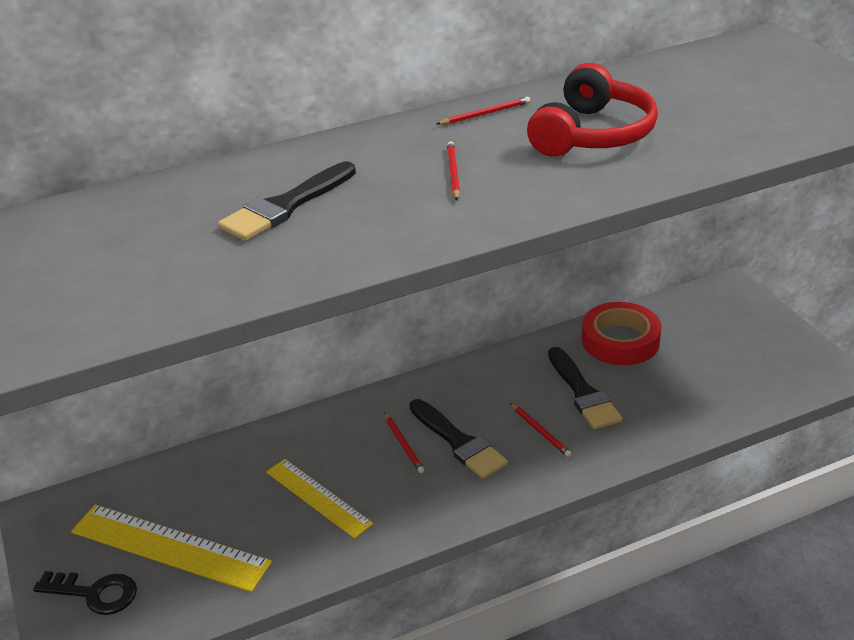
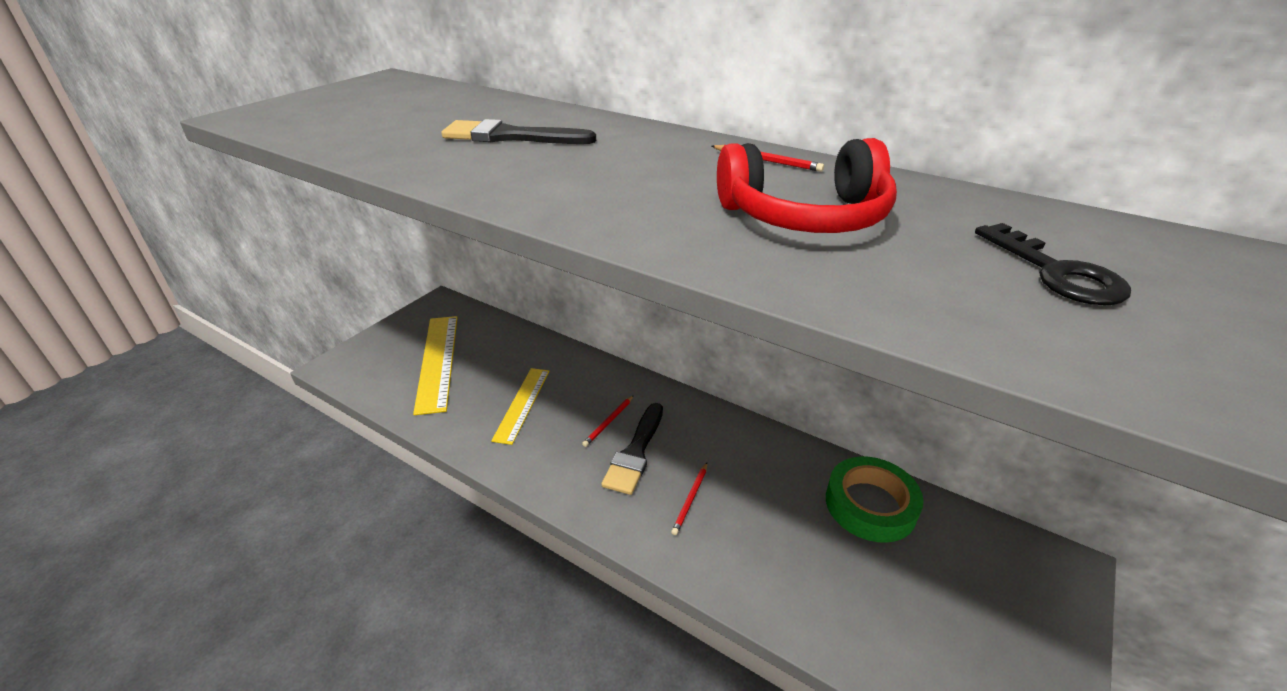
camera: 55 degrees right, 0 degrees up
black key [33,571,137,615] -> black key moved to [975,223,1131,305]
red pencil [447,141,460,200] -> none
black brush [548,347,623,429] -> none
red tape [582,302,662,365] -> green tape [826,456,924,543]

· · ·

» **What you have to do**: Set down exactly, and only, the lines from the one containing "black brush [548,347,623,429] -> none" through the final line of the entries above.

» **Exercise response**:
black brush [548,347,623,429] -> none
red tape [582,302,662,365] -> green tape [826,456,924,543]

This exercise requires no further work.